> [RECORDS FOR PROCESSING]:
____

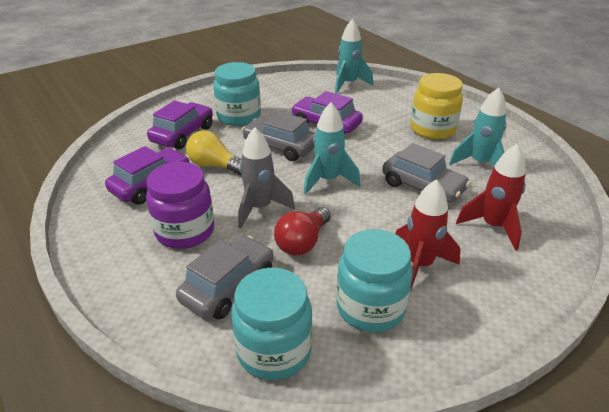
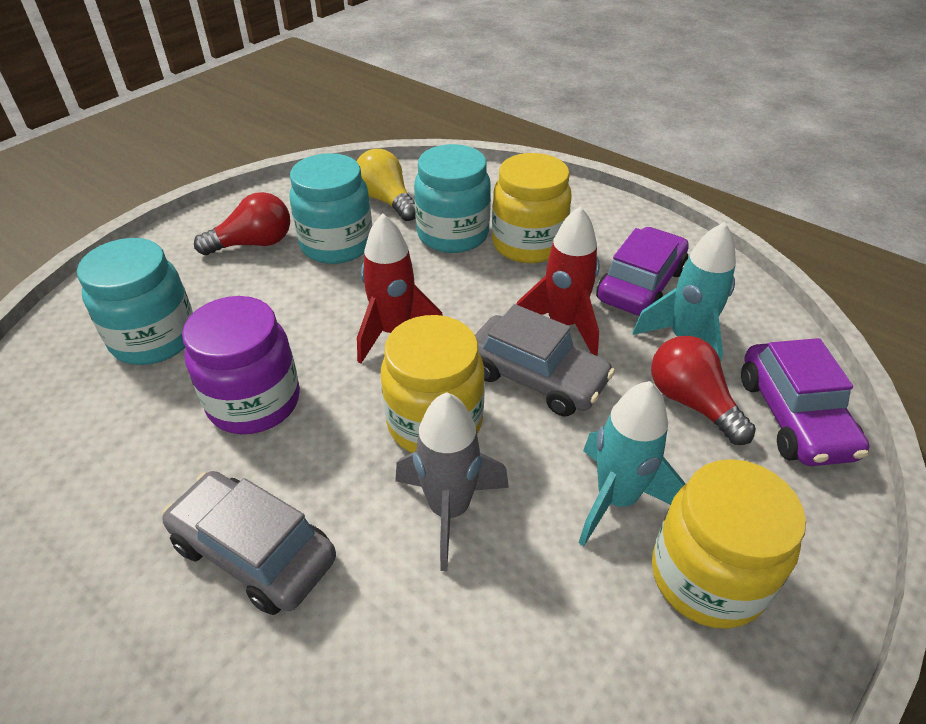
grey car: 3 -> 2
purple car: 3 -> 2
red light bulb: 1 -> 2
turquoise rocket: 3 -> 2
yellow jar: 1 -> 3

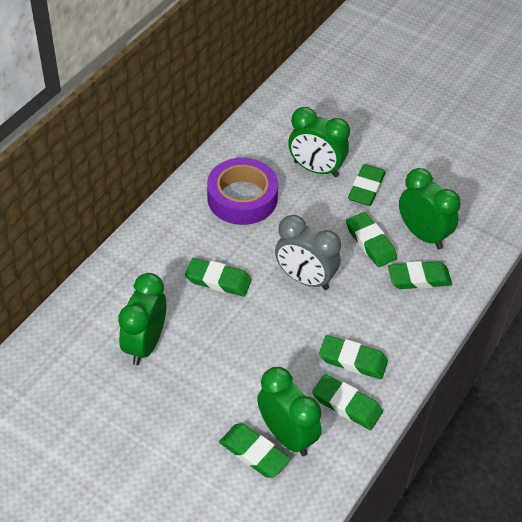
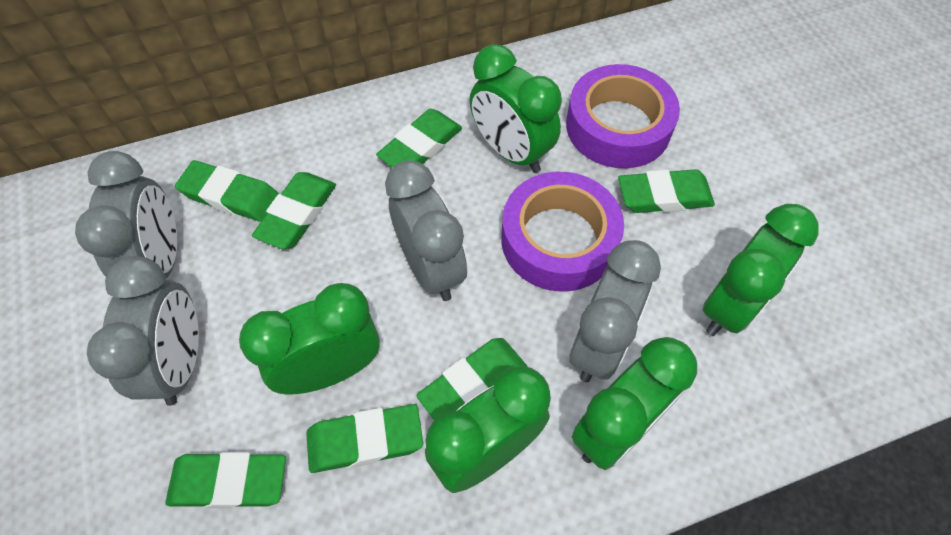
green clock: 4 -> 5
grey clock: 1 -> 4
purple tape: 1 -> 2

____

> [WORK INSTRUCTION]:
Copy the final stretch of lines, starting at the one that holds "turquoise rocket: 3 -> 2" and ending at the last line of the data, exactly; omit pictures.

> [THE COMPLETED TASK]:
turquoise rocket: 3 -> 2
yellow jar: 1 -> 3

green clock: 4 -> 5
grey clock: 1 -> 4
purple tape: 1 -> 2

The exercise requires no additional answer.